> About this exercise: Give back, word for word, the line that contains "D3: none -> zener 3.3V (A GND, K ADC)" and every line that follows it in the data below.

*** Opening of Extracted information ***

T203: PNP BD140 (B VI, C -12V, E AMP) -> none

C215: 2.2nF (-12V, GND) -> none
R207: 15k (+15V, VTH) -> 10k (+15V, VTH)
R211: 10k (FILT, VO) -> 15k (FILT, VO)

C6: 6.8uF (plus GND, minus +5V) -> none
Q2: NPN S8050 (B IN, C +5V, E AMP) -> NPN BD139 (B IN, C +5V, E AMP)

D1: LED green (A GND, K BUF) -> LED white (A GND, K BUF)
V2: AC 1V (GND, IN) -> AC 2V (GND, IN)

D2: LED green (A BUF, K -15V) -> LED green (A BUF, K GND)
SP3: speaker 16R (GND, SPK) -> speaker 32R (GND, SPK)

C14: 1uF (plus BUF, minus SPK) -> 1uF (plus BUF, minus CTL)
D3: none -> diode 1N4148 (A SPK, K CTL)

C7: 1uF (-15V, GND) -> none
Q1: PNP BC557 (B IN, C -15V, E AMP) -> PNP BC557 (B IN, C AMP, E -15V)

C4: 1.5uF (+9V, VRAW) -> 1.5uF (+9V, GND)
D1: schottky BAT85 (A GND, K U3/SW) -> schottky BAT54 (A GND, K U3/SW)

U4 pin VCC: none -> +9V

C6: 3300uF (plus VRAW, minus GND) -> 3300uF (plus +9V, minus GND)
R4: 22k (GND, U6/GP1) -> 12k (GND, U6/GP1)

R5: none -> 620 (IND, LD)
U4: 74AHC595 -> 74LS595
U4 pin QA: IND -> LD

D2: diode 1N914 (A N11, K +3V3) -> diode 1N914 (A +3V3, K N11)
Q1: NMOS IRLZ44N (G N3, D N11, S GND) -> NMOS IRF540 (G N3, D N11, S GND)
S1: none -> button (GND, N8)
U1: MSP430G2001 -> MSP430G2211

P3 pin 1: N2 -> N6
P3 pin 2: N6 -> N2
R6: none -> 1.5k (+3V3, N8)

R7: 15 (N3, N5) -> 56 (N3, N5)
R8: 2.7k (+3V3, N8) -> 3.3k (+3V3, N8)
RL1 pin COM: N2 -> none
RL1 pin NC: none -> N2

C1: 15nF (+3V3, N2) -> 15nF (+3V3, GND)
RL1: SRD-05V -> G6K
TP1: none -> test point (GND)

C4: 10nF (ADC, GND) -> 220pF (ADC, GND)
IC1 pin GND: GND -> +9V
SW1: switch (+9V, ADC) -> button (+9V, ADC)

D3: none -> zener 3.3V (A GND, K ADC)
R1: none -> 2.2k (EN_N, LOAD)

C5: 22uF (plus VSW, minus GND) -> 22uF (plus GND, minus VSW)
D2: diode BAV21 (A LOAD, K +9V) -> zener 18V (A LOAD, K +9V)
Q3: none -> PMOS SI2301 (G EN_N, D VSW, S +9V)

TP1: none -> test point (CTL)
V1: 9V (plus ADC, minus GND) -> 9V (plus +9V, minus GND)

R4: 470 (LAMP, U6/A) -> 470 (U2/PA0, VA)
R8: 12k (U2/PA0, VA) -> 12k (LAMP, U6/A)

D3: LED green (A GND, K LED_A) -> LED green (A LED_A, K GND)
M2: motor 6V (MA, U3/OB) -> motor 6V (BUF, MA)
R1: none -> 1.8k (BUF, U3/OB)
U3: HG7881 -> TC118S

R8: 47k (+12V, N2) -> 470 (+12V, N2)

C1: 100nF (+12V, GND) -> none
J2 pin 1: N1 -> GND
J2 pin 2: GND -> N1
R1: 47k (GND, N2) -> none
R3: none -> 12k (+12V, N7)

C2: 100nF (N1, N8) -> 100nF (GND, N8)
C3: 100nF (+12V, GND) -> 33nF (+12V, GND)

*** Close of Extracted information ***

> Response for this exercise:
D3: none -> zener 3.3V (A GND, K ADC)
R1: none -> 2.2k (EN_N, LOAD)

C5: 22uF (plus VSW, minus GND) -> 22uF (plus GND, minus VSW)
D2: diode BAV21 (A LOAD, K +9V) -> zener 18V (A LOAD, K +9V)
Q3: none -> PMOS SI2301 (G EN_N, D VSW, S +9V)

TP1: none -> test point (CTL)
V1: 9V (plus ADC, minus GND) -> 9V (plus +9V, minus GND)

R4: 470 (LAMP, U6/A) -> 470 (U2/PA0, VA)
R8: 12k (U2/PA0, VA) -> 12k (LAMP, U6/A)

D3: LED green (A GND, K LED_A) -> LED green (A LED_A, K GND)
M2: motor 6V (MA, U3/OB) -> motor 6V (BUF, MA)
R1: none -> 1.8k (BUF, U3/OB)
U3: HG7881 -> TC118S

R8: 47k (+12V, N2) -> 470 (+12V, N2)

C1: 100nF (+12V, GND) -> none
J2 pin 1: N1 -> GND
J2 pin 2: GND -> N1
R1: 47k (GND, N2) -> none
R3: none -> 12k (+12V, N7)

C2: 100nF (N1, N8) -> 100nF (GND, N8)
C3: 100nF (+12V, GND) -> 33nF (+12V, GND)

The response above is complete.